_Problem requirements_
Make an exact copy of the entries, taking out every picture.

[Satellite images with object coordinates]
########
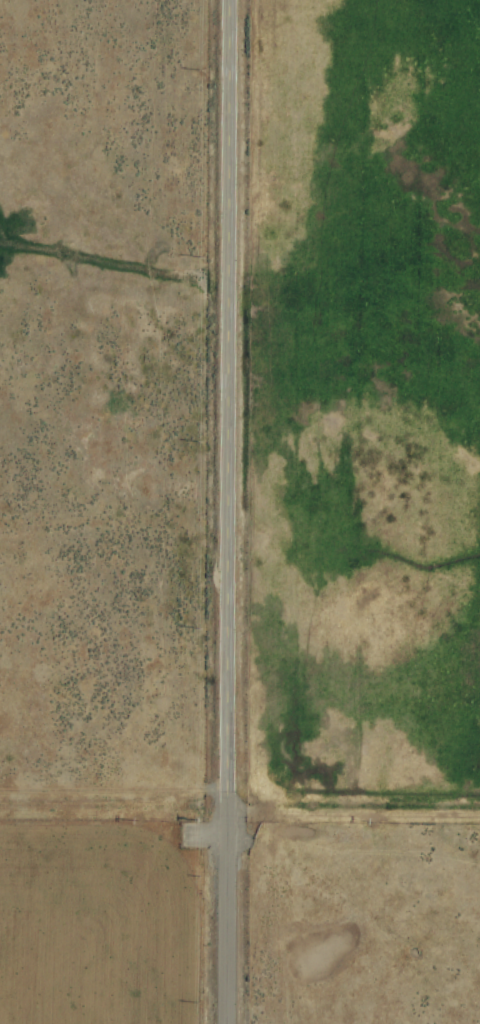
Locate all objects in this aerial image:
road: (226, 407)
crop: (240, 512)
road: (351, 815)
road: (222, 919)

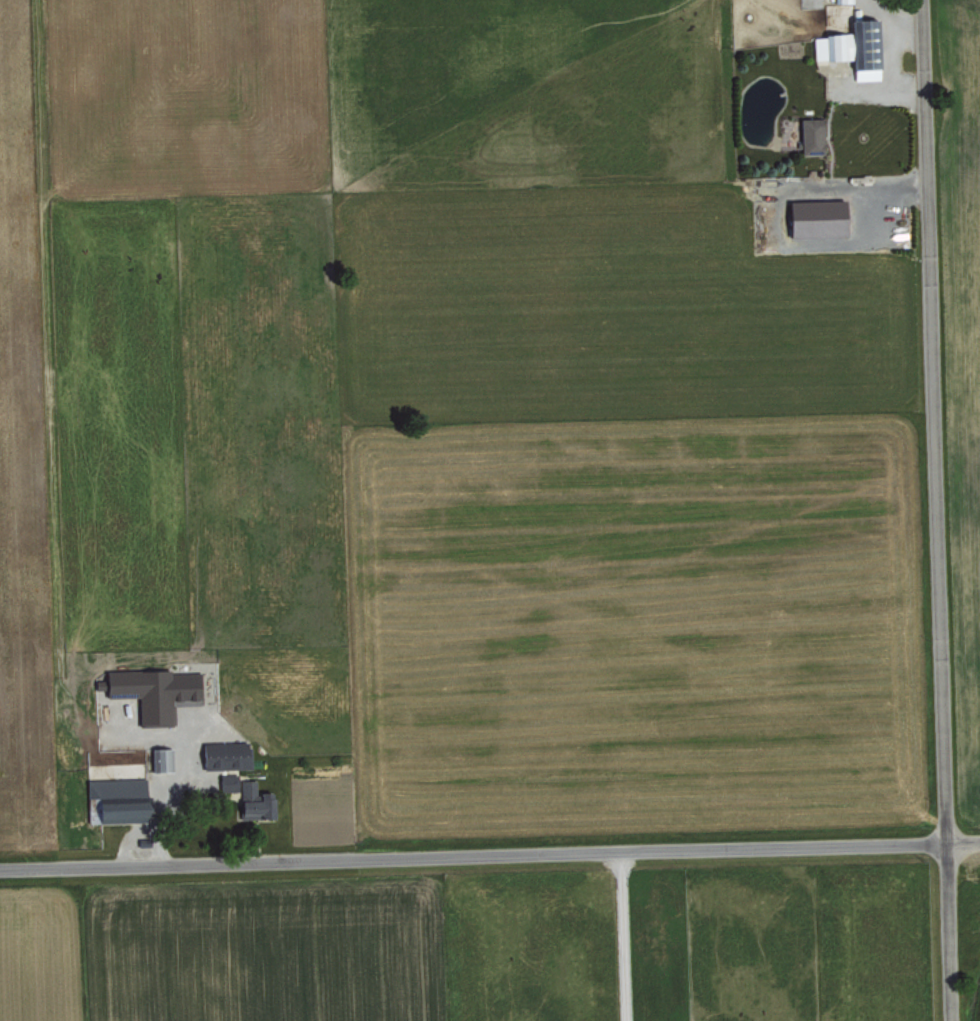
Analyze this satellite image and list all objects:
########
_Written solution_
Locate all objects in this aerial image:
road: (226, 407)
crop: (240, 512)
road: (351, 815)
road: (222, 919)

Analyze this satellite image and list all objects:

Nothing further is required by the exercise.